TRY IT -
Using the listing below, please print exactly the lines from the one with "building: [31,126,57,146] -> none" through the one with "building: [128,258,188,381] -> none". Leave out every picture.

DATA FOR THE TASK -
▬▬▬▬▬▬
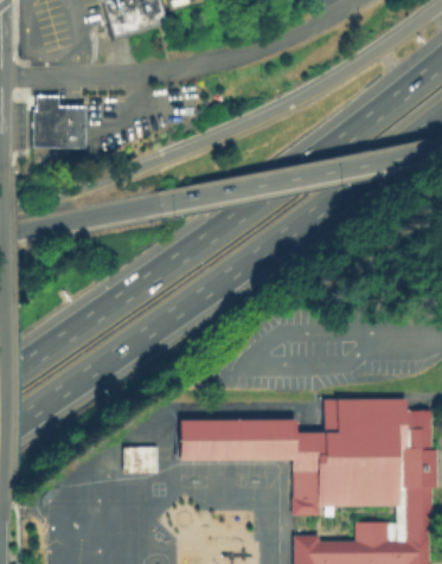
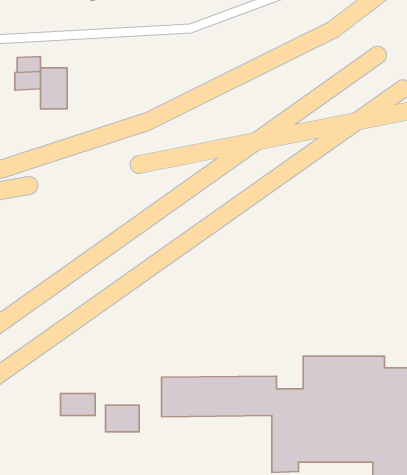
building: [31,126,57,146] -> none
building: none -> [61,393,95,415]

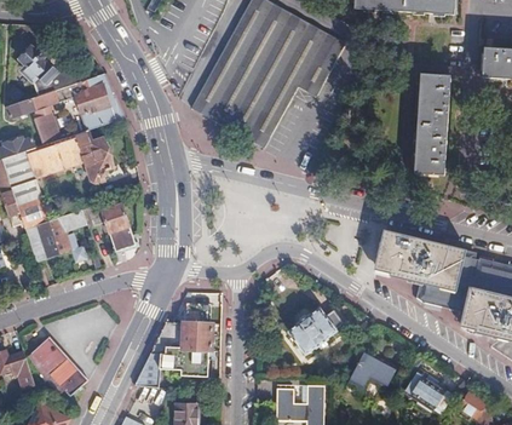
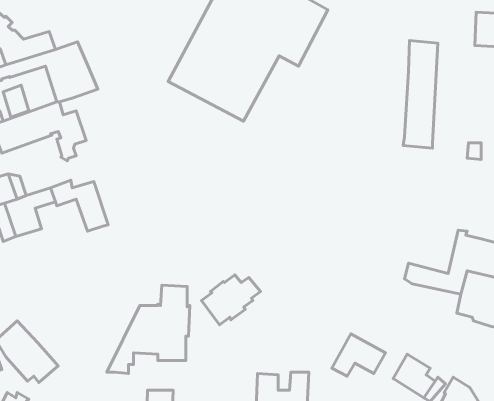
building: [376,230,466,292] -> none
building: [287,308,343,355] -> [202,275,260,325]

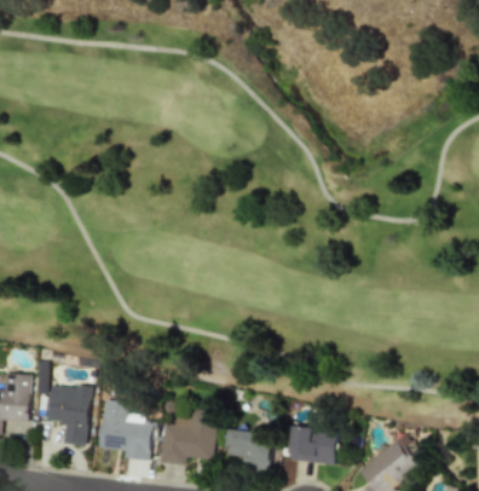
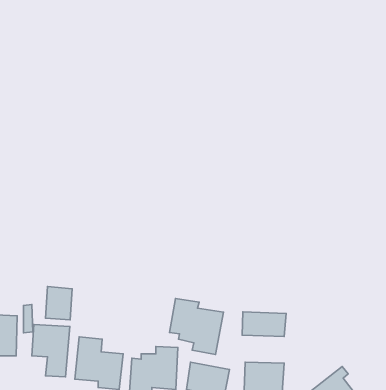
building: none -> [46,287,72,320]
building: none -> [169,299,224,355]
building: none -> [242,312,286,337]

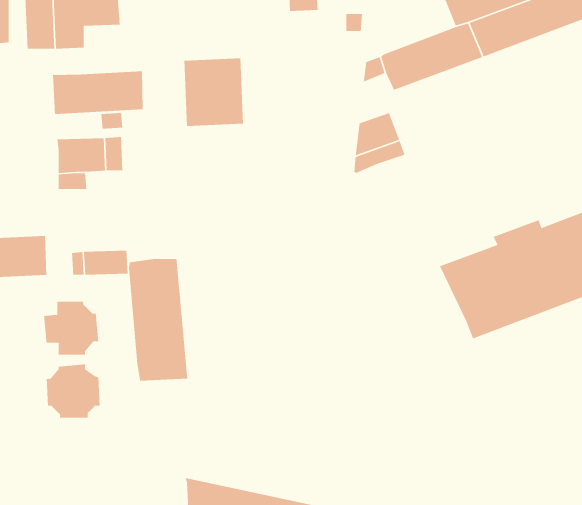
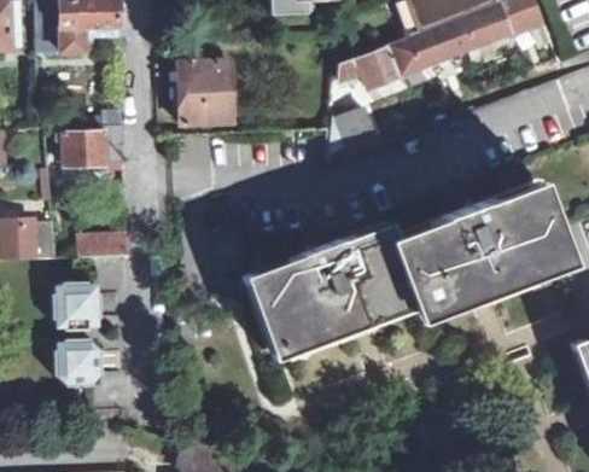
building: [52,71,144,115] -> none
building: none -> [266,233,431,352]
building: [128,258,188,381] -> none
▬▬▬▬▬▬
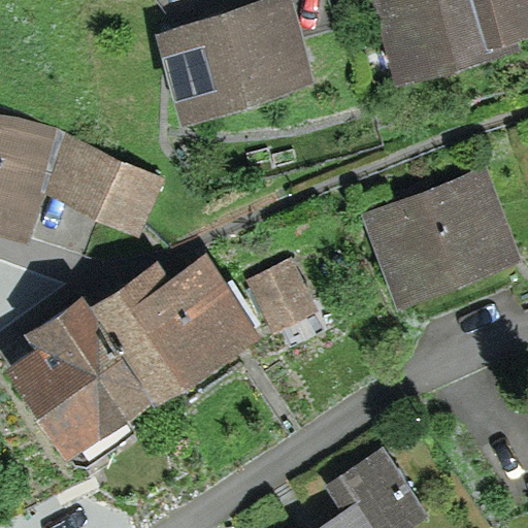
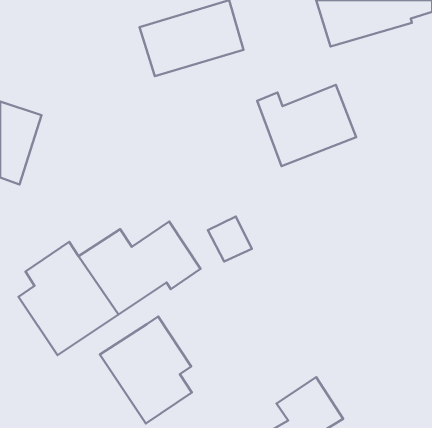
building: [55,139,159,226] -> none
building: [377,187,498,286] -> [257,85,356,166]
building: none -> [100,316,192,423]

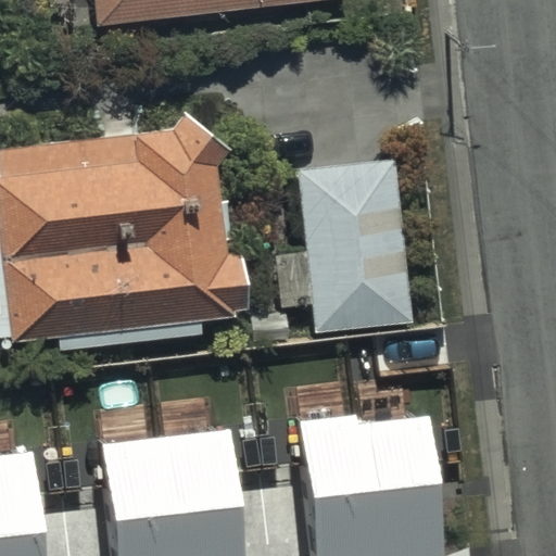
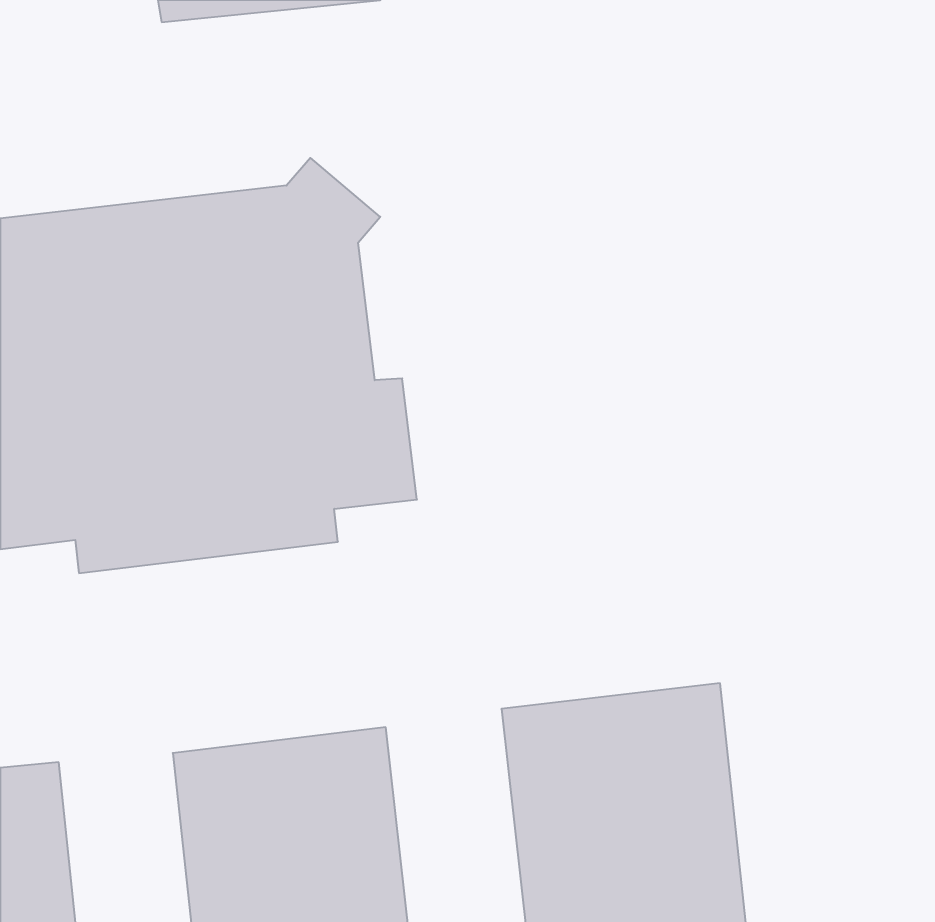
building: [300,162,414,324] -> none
▬▬▬▬▬▬
ANSWER BELOW -
building: [31,126,57,146] -> none
building: none -> [61,393,95,415]

building: [376,230,466,292] -> none
building: [287,308,343,355] -> [202,275,260,325]

building: none -> [46,287,72,320]
building: none -> [169,299,224,355]
building: none -> [242,312,286,337]

building: [52,71,144,115] -> none
building: none -> [266,233,431,352]
building: [128,258,188,381] -> none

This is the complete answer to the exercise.